• What the exercise asks
Where in the records does the word "lime" occur? Copy each line in which it does.
------------------------------------------------------------------------
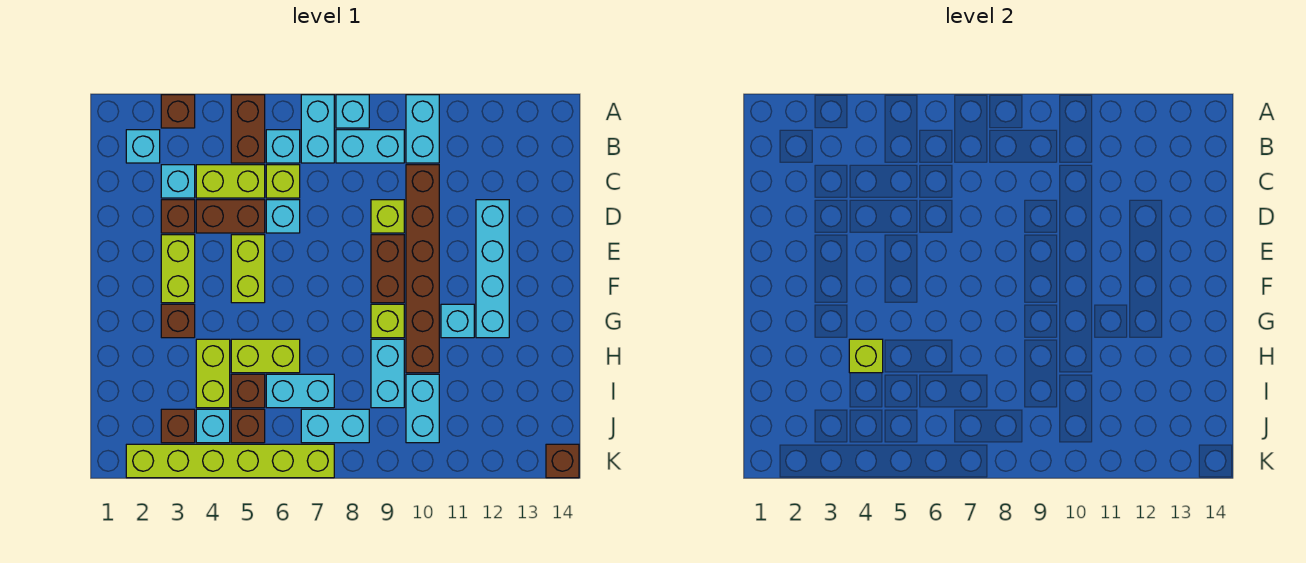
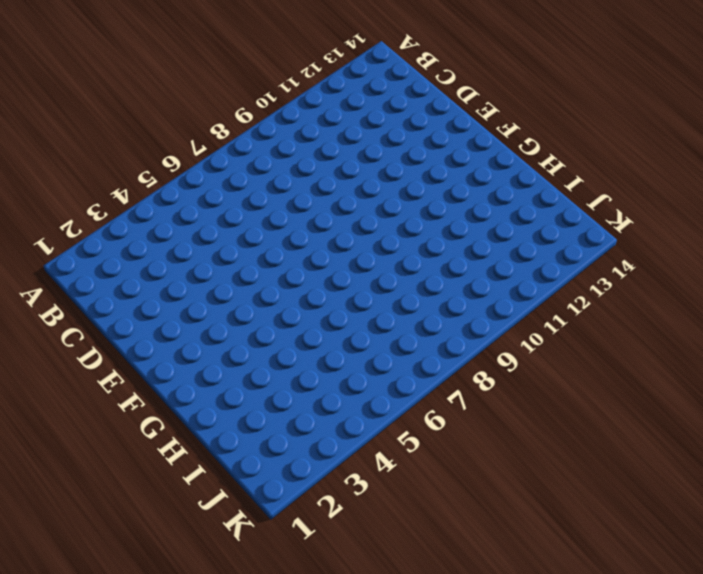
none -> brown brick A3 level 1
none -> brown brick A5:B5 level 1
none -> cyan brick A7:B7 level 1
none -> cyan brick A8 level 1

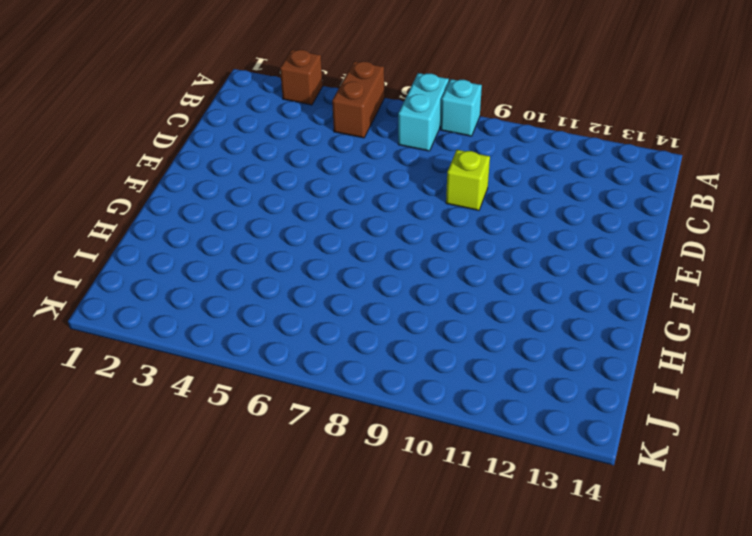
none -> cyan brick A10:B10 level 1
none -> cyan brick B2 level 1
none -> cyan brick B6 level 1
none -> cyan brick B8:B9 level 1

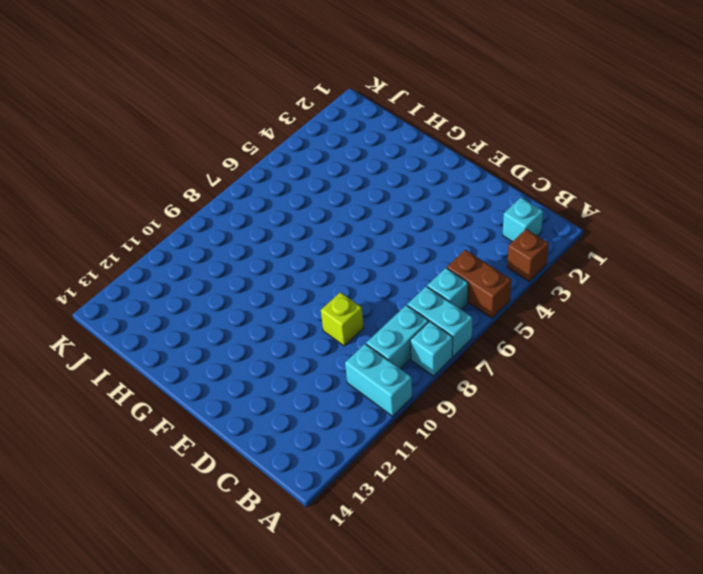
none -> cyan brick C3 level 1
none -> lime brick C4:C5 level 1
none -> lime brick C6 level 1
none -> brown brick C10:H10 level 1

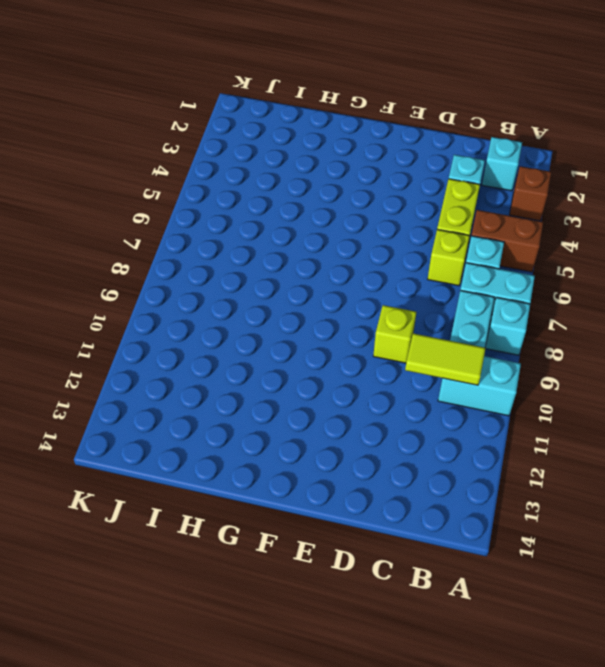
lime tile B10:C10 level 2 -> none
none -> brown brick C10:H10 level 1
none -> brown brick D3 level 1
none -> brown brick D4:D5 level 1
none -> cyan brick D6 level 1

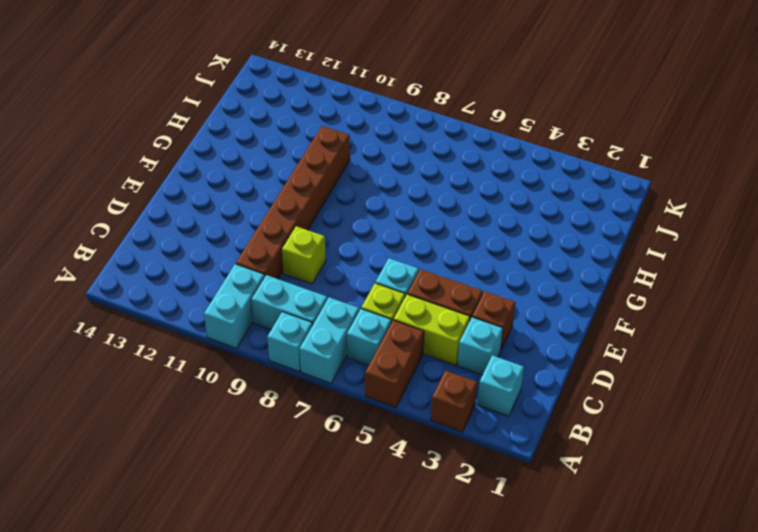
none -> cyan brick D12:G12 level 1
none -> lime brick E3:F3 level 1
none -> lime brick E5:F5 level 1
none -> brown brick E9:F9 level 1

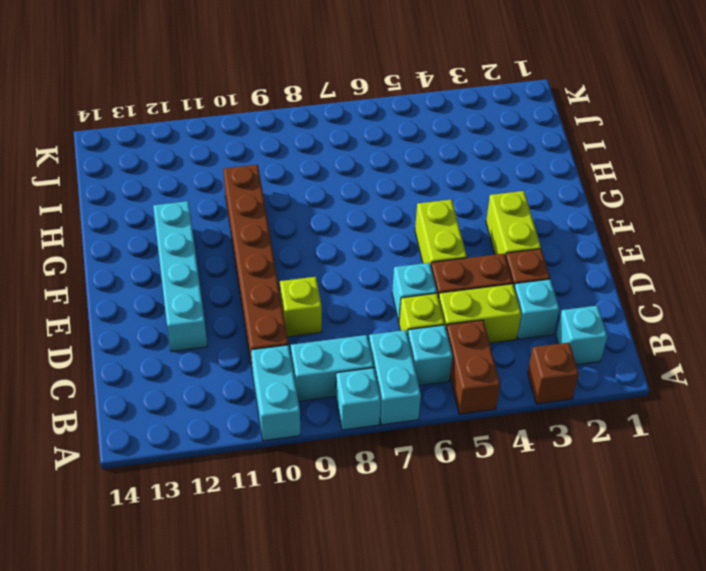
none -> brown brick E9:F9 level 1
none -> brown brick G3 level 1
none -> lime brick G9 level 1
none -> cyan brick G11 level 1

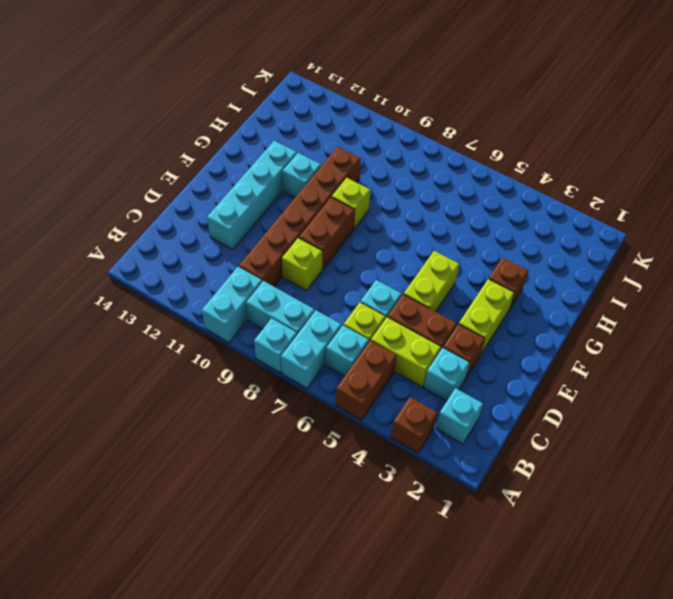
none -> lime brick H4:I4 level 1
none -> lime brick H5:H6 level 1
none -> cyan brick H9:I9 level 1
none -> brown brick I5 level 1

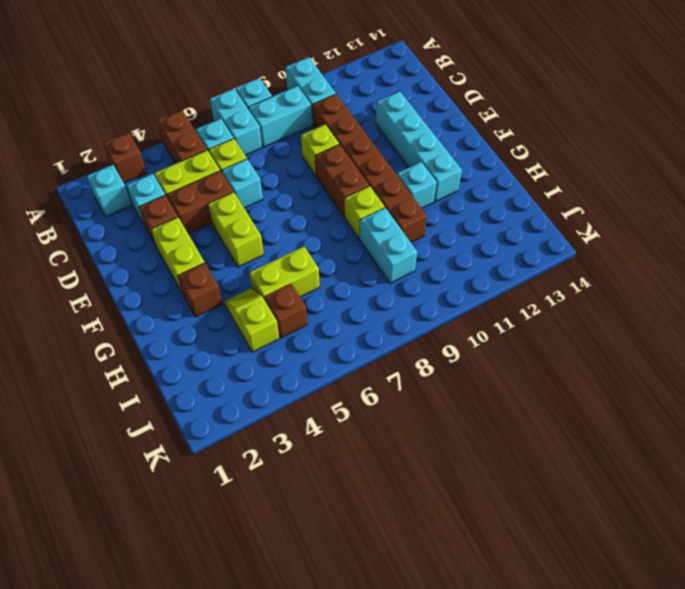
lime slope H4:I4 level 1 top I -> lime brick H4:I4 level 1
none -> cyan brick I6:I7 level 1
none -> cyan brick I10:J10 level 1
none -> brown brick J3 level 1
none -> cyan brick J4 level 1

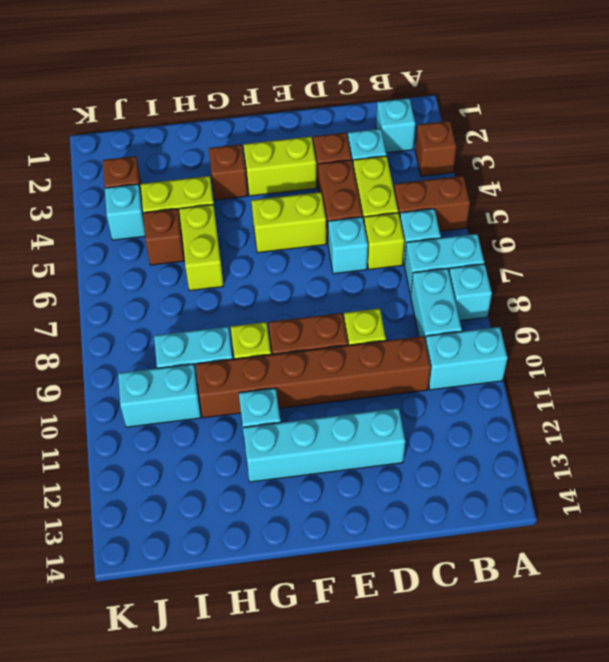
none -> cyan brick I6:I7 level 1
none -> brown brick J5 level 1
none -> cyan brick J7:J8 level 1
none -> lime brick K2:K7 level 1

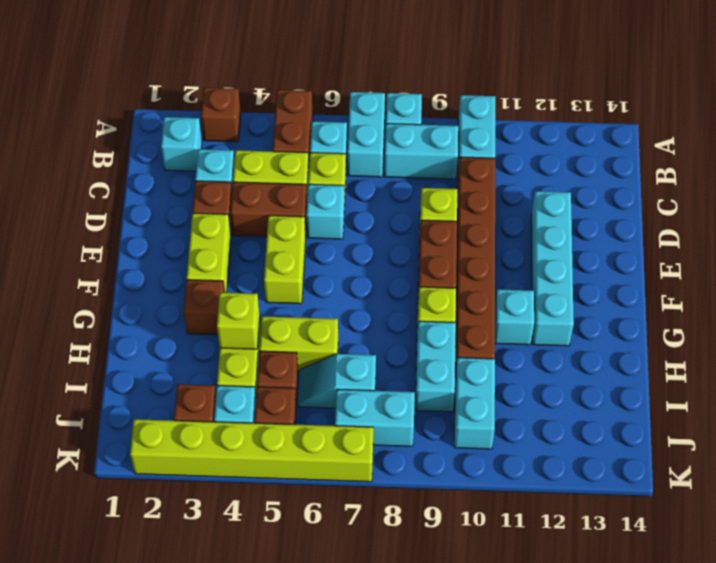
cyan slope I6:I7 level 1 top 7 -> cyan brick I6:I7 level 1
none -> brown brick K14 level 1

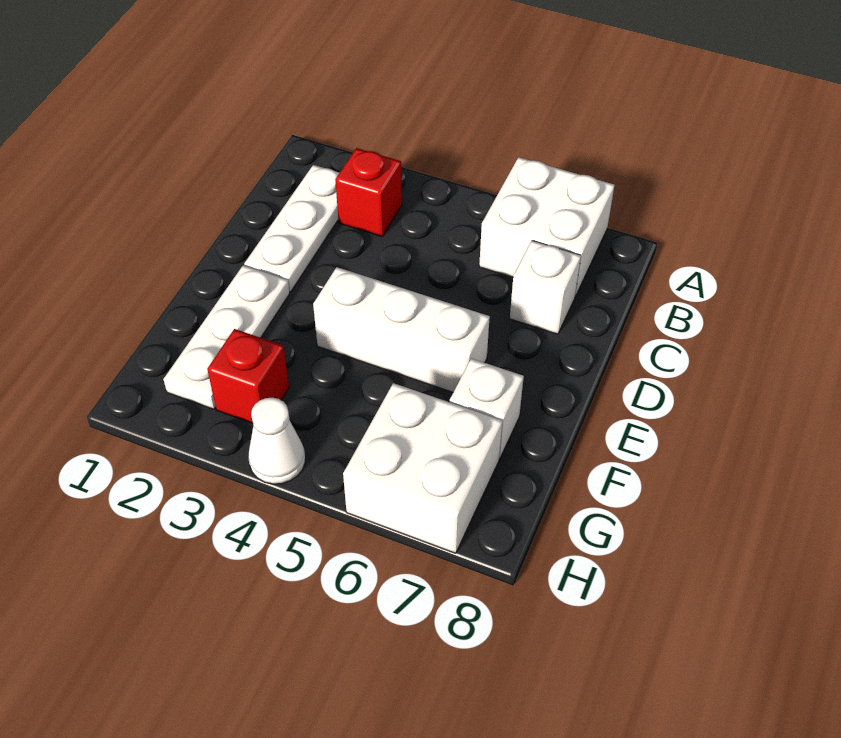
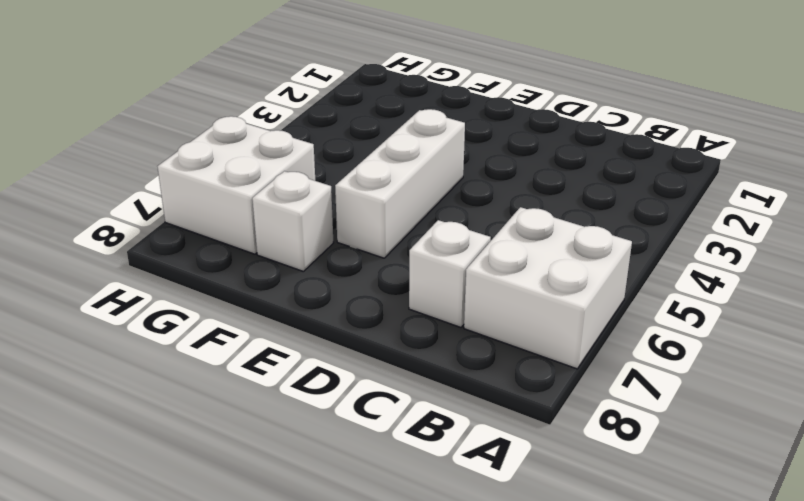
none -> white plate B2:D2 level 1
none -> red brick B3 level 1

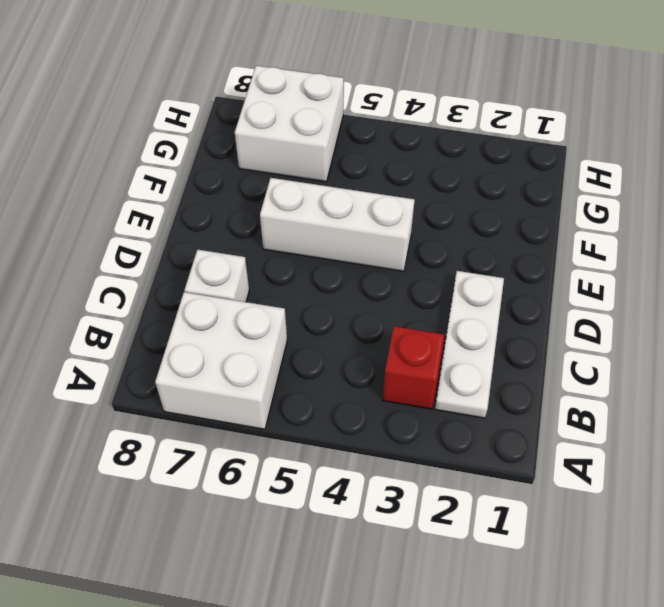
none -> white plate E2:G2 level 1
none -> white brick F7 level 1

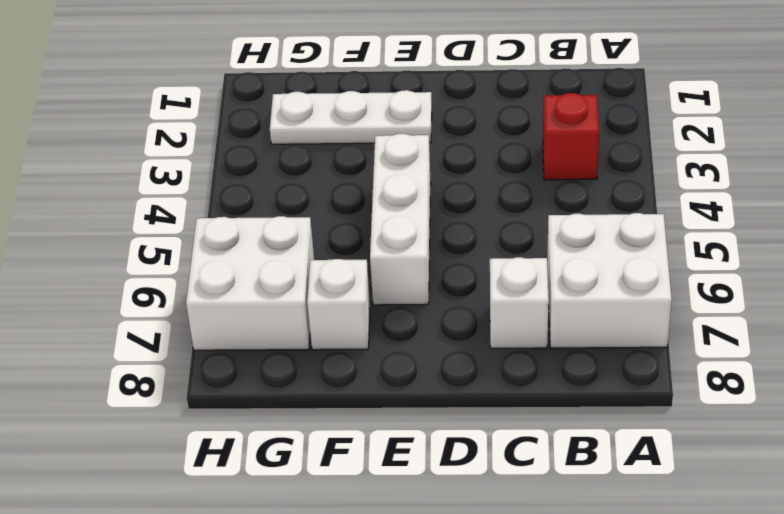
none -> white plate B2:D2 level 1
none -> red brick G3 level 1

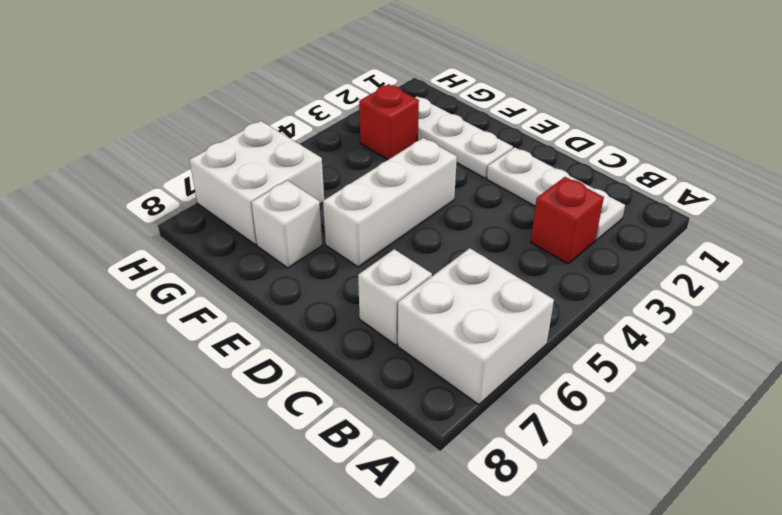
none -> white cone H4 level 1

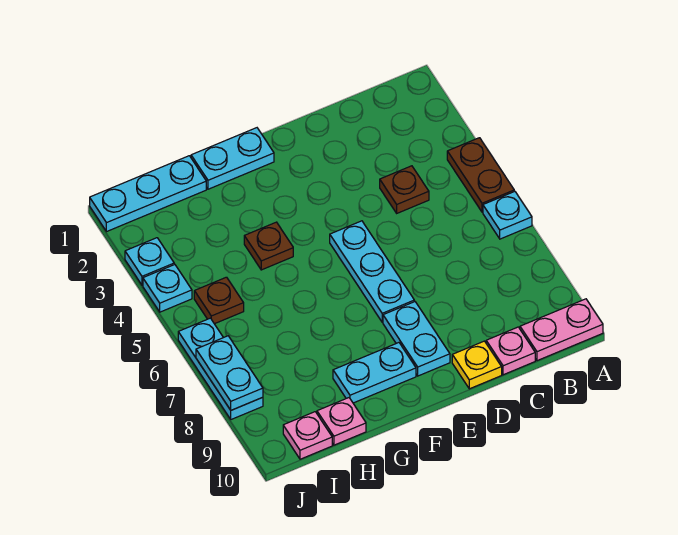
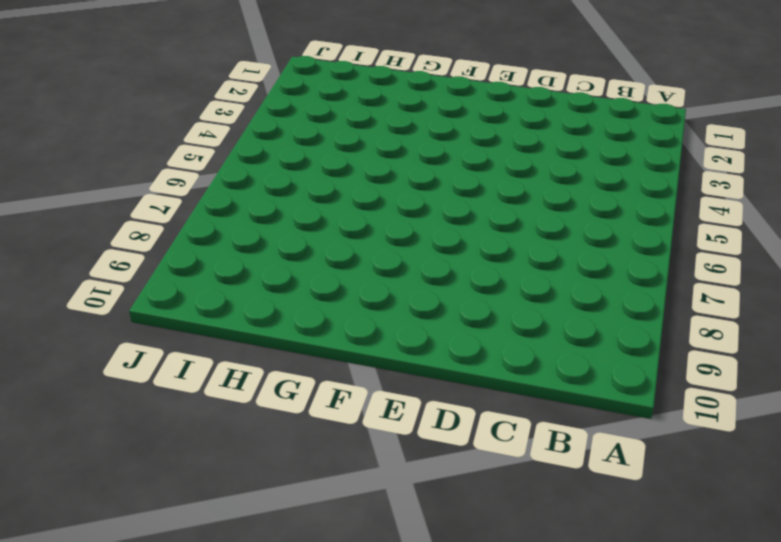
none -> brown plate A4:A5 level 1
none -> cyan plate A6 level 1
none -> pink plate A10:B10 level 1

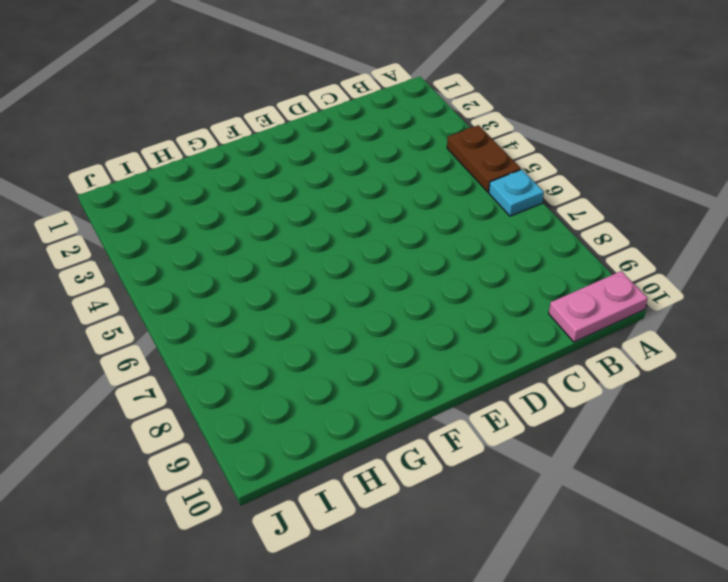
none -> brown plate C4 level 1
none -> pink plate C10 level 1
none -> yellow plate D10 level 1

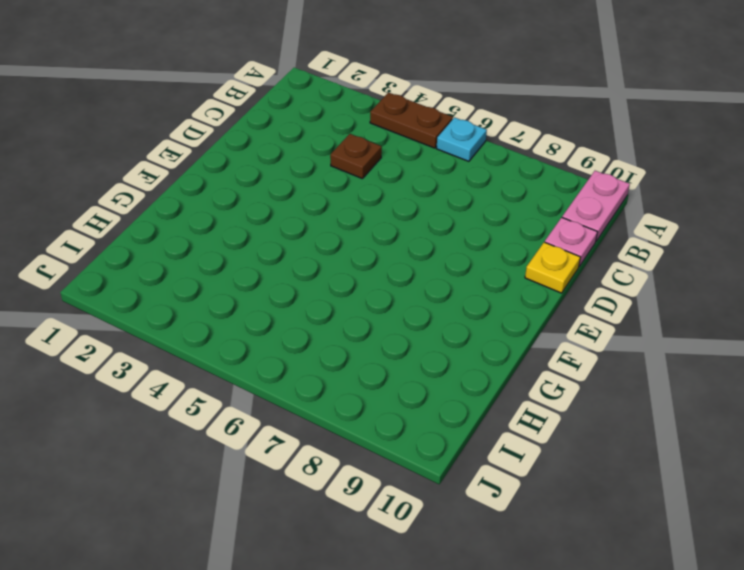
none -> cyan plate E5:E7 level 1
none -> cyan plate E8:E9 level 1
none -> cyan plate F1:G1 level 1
------------------------------------------------------------------------
• Worked solution
none -> lime brick C4:C5 level 1
none -> lime brick C6 level 1
lime tile B10:C10 level 2 -> none
none -> lime brick E3:F3 level 1
none -> lime brick E5:F5 level 1
none -> lime brick G9 level 1
none -> lime brick H4:I4 level 1
none -> lime brick H5:H6 level 1
lime slope H4:I4 level 1 top I -> lime brick H4:I4 level 1
none -> lime brick K2:K7 level 1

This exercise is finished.